── DATASET EXCERPTS ──

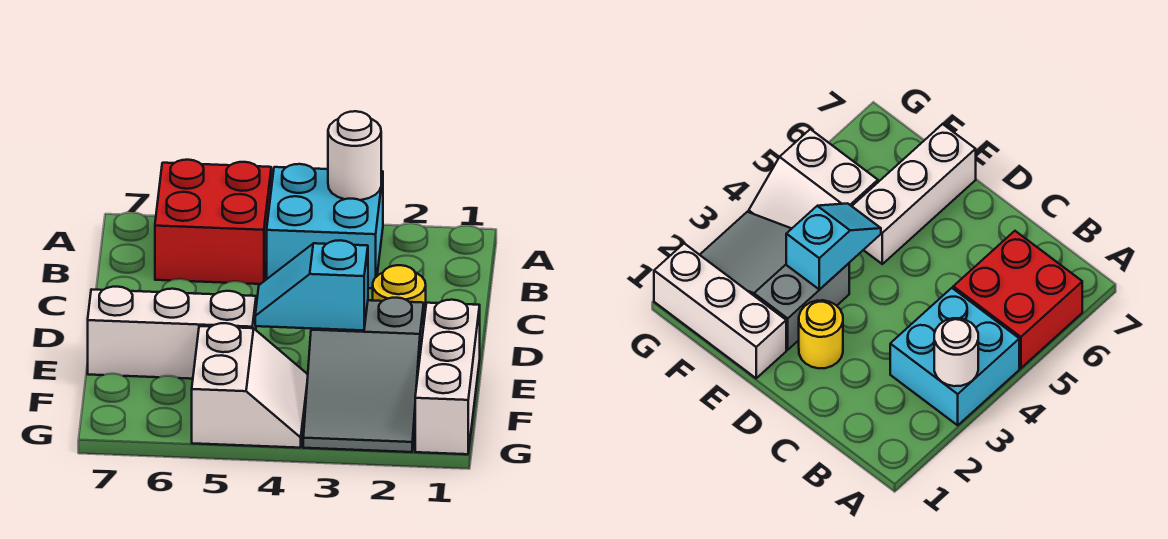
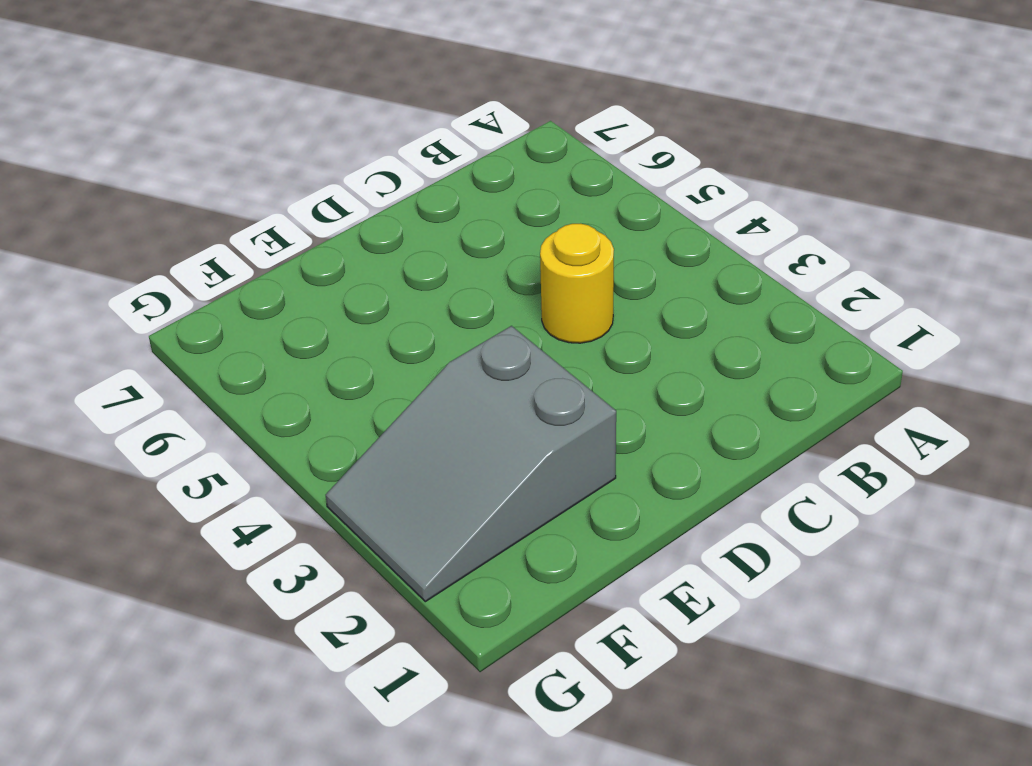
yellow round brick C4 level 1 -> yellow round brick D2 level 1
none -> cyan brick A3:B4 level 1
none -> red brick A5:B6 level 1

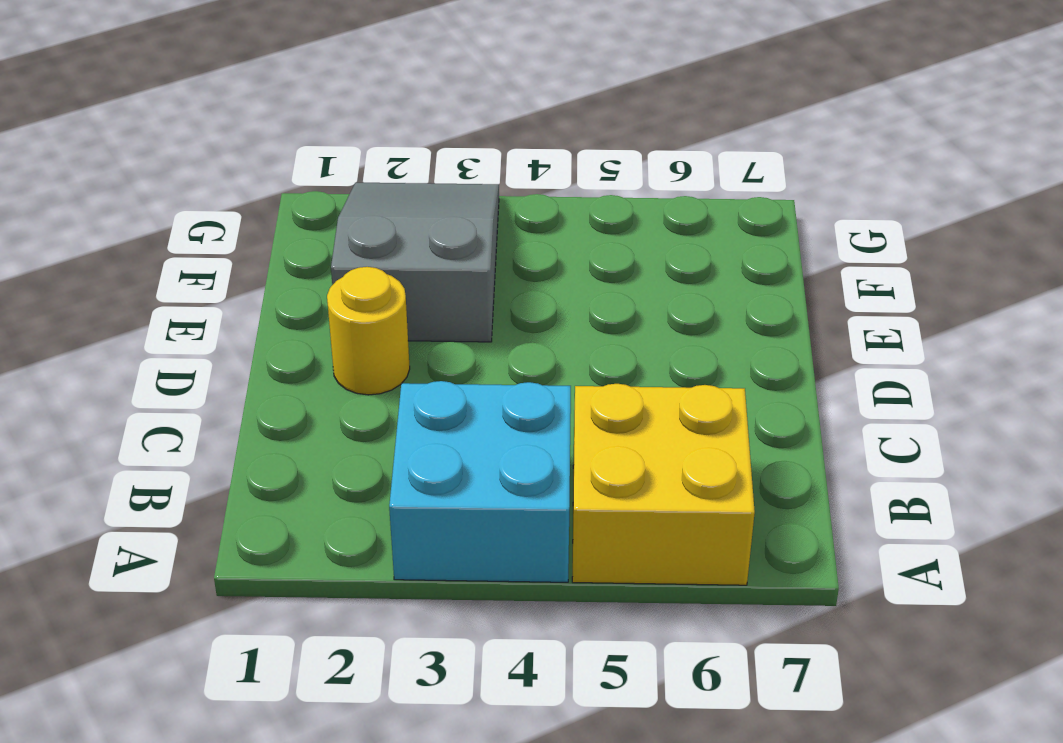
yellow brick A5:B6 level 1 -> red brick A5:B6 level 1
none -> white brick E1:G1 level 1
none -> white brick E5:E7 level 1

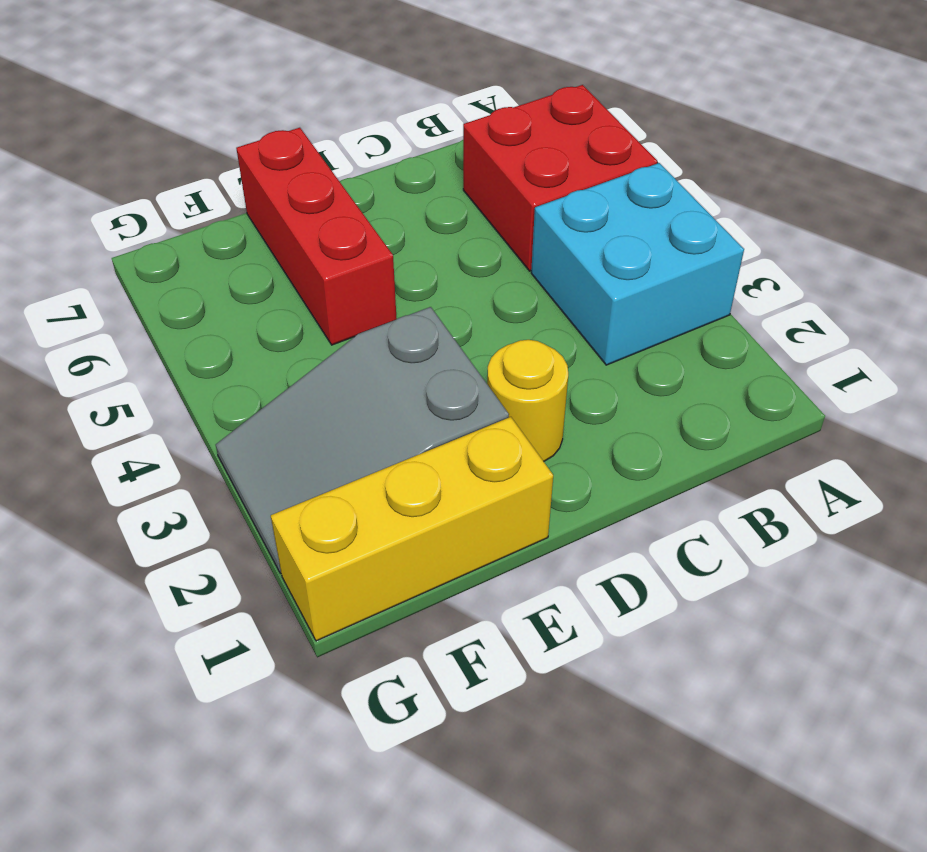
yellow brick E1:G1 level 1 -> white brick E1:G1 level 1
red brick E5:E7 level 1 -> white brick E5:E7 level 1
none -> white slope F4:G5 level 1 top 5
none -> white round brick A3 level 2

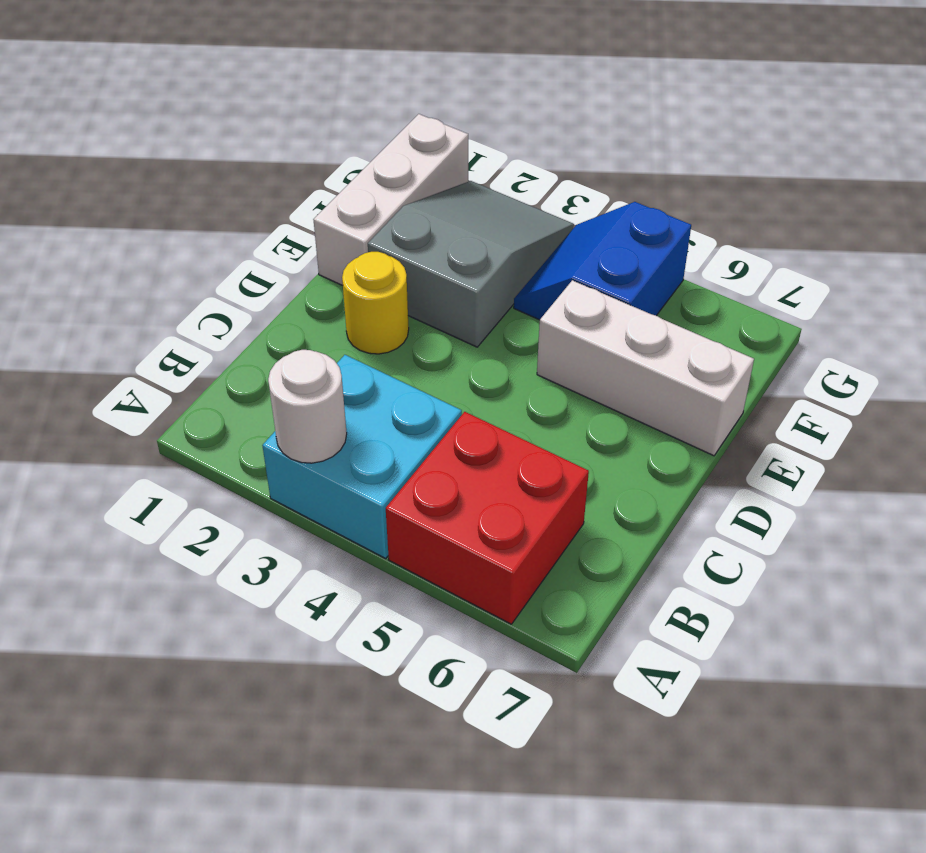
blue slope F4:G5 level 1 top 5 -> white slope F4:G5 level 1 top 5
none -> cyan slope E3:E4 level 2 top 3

───
── DATASET EXCERPTS ──

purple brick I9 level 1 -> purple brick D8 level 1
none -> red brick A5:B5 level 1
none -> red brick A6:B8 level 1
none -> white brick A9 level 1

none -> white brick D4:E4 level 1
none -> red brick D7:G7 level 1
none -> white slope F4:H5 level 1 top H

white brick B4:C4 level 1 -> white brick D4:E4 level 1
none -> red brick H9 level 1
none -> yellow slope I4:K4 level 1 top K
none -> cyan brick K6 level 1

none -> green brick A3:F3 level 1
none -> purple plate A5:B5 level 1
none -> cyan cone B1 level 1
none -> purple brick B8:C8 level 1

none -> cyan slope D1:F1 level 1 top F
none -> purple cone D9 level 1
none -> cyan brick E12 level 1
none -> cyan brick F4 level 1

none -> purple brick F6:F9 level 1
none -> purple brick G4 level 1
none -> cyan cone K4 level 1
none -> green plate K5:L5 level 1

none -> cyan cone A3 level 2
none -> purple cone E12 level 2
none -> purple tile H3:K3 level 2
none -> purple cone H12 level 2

───

#### PROBLEM STATEMENT:
Set down word for word the lines above from the one with "yellow round brick C4" up to and including the one with "none -> white round brick A3 level 2". Omit every picture.

#### WRITTEN ANSWER:
yellow round brick C4 level 1 -> yellow round brick D2 level 1
none -> cyan brick A3:B4 level 1
none -> red brick A5:B6 level 1

yellow brick A5:B6 level 1 -> red brick A5:B6 level 1
none -> white brick E1:G1 level 1
none -> white brick E5:E7 level 1

yellow brick E1:G1 level 1 -> white brick E1:G1 level 1
red brick E5:E7 level 1 -> white brick E5:E7 level 1
none -> white slope F4:G5 level 1 top 5
none -> white round brick A3 level 2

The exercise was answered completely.